§ **What is required**
Pick out every line in the entries that contains the string "upbow", and copy each one in full.
* start Extracted information *
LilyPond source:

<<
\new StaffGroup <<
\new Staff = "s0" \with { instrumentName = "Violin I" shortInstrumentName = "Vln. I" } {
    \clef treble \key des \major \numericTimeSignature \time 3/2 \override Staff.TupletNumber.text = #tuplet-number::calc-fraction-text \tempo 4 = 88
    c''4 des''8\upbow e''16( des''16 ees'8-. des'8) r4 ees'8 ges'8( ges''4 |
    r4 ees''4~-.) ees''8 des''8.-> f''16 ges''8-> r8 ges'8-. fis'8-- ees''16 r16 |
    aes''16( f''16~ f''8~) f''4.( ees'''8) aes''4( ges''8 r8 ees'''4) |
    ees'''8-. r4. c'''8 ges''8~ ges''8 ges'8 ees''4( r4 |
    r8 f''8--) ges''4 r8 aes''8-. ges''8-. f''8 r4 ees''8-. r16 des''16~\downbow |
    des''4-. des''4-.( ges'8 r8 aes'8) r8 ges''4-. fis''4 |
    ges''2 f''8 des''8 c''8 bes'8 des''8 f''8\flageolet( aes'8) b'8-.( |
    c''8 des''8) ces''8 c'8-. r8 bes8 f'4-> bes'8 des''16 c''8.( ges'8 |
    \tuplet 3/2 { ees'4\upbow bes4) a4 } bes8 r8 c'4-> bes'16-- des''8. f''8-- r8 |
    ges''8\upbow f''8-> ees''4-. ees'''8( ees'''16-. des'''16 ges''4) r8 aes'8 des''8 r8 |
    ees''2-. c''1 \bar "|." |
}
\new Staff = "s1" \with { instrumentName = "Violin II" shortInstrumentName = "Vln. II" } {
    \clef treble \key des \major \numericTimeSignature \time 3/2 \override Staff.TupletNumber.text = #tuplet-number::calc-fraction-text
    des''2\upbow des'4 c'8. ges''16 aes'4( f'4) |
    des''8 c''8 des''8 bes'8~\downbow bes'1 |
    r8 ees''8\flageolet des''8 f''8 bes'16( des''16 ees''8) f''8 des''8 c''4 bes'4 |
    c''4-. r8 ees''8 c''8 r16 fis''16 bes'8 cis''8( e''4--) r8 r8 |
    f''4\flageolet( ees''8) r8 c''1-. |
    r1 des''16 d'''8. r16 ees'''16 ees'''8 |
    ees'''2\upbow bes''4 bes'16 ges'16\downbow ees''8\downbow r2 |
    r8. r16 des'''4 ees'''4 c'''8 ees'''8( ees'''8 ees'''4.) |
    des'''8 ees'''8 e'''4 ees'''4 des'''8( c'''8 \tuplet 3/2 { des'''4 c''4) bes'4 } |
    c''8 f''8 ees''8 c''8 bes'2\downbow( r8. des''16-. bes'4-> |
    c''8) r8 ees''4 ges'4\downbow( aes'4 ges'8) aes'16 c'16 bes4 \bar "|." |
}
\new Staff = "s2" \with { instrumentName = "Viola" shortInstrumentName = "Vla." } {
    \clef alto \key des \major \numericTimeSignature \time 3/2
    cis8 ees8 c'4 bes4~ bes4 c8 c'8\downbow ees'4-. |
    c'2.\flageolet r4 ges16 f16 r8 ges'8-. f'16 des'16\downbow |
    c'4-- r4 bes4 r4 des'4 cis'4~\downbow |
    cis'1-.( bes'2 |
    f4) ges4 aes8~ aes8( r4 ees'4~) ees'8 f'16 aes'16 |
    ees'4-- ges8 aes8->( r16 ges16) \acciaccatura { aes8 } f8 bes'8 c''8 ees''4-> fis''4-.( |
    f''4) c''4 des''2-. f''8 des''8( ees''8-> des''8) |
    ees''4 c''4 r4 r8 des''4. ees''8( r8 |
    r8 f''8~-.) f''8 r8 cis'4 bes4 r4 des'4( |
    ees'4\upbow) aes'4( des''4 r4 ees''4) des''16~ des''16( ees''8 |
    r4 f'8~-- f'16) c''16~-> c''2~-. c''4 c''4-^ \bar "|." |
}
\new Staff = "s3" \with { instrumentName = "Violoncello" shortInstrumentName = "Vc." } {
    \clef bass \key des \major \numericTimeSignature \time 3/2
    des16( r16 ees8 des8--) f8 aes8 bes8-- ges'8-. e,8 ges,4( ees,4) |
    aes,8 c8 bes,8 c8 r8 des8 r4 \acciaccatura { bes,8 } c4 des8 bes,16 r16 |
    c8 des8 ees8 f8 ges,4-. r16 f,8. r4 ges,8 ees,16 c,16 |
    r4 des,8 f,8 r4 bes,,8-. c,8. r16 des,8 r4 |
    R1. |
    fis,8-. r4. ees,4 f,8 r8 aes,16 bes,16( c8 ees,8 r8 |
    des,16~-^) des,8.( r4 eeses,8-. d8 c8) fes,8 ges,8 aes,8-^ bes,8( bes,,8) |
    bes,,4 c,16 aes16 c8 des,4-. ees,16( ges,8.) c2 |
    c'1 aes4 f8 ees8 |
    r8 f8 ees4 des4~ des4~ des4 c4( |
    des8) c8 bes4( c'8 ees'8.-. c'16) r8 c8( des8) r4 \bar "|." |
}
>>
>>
* end Extracted information *
§ **Expected answer**
    c''4 des''8\upbow e''16( des''16 ees'8-. des'8) r4 ees'8 ges'8( ges''4 |
    \tuplet 3/2 { ees'4\upbow bes4) a4 } bes8 r8 c'4-> bes'16-- des''8. f''8-- r8 |
    ges''8\upbow f''8-> ees''4-. ees'''8( ees'''16-. des'''16 ges''4) r8 aes'8 des''8 r8 |
    des''2\upbow des'4 c'8. ges''16 aes'4( f'4) |
    ees'''2\upbow bes''4 bes'16 ges'16\downbow ees''8\downbow r2 |
    ees'4\upbow) aes'4( des''4 r4 ees''4) des''16~ des''16( ees''8 |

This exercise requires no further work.